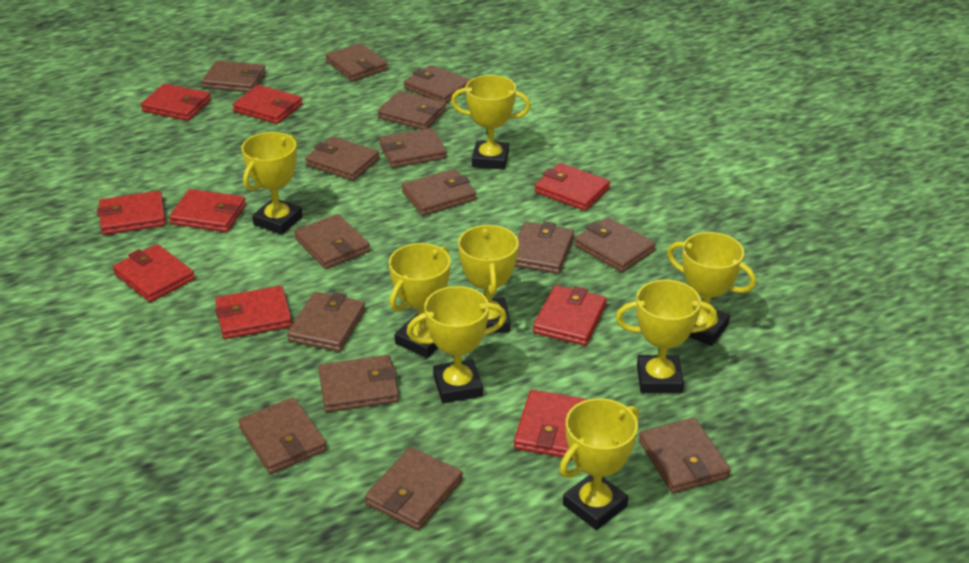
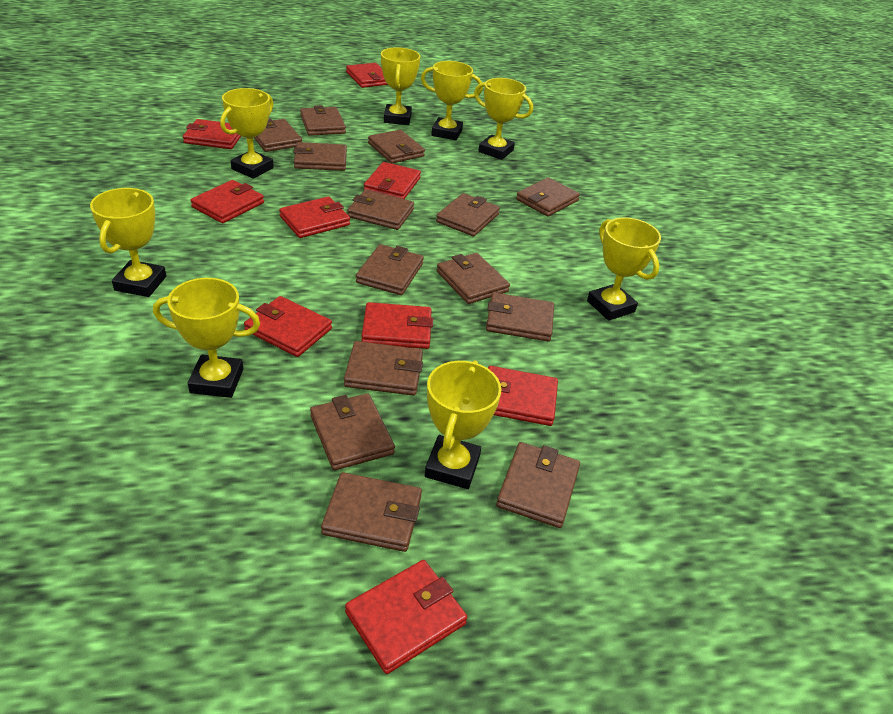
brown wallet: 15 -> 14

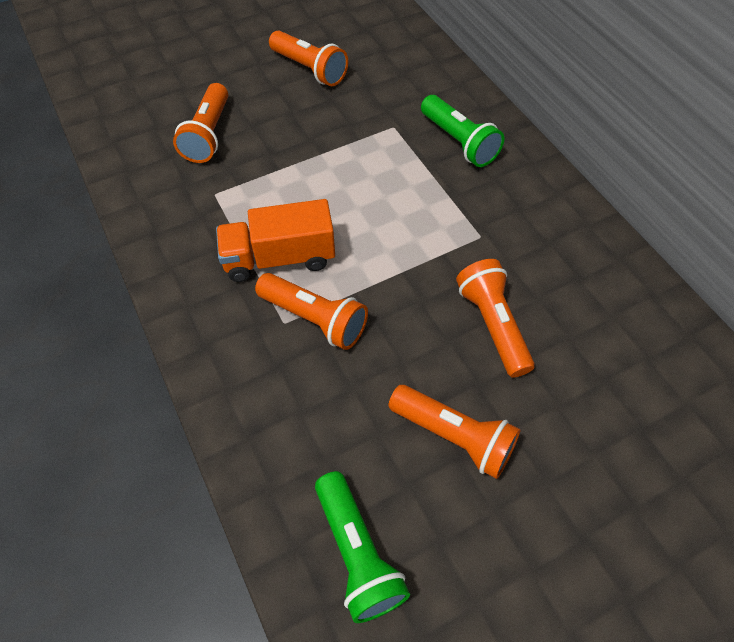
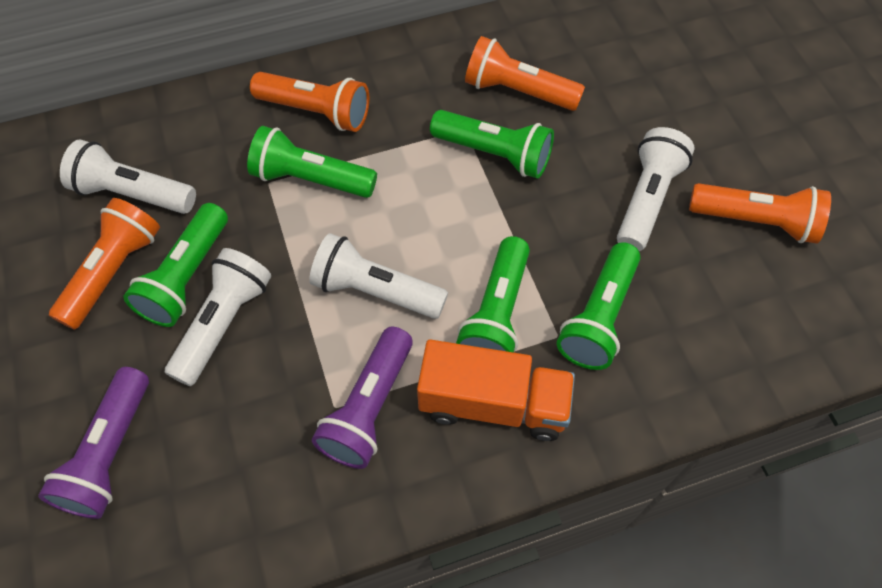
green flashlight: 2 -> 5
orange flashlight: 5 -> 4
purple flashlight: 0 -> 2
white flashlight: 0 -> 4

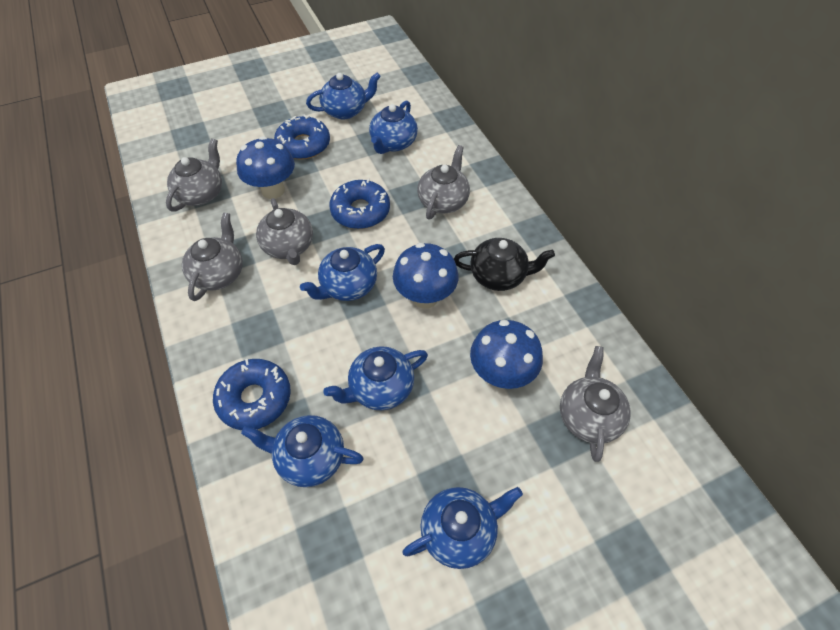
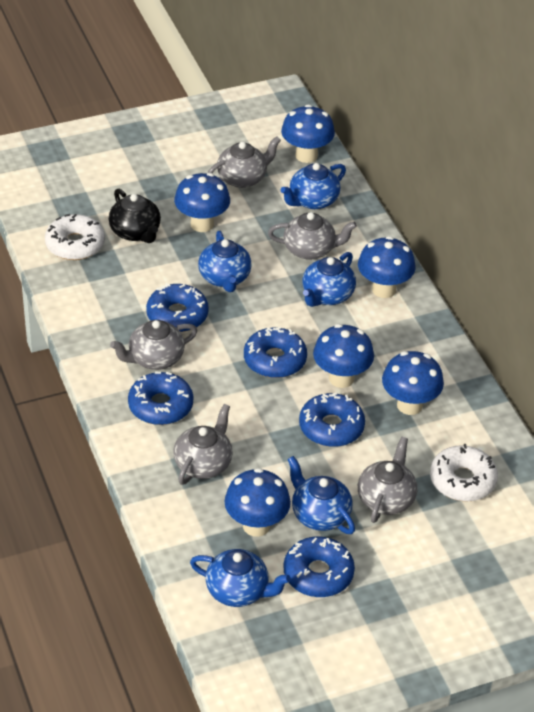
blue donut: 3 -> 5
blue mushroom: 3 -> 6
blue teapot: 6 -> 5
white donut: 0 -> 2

__________

▸ **What this task involves**: Copy each line of the records above without change, but do not include any picture.

▸ **Response for this exercise**:
brown wallet: 15 -> 14

green flashlight: 2 -> 5
orange flashlight: 5 -> 4
purple flashlight: 0 -> 2
white flashlight: 0 -> 4

blue donut: 3 -> 5
blue mushroom: 3 -> 6
blue teapot: 6 -> 5
white donut: 0 -> 2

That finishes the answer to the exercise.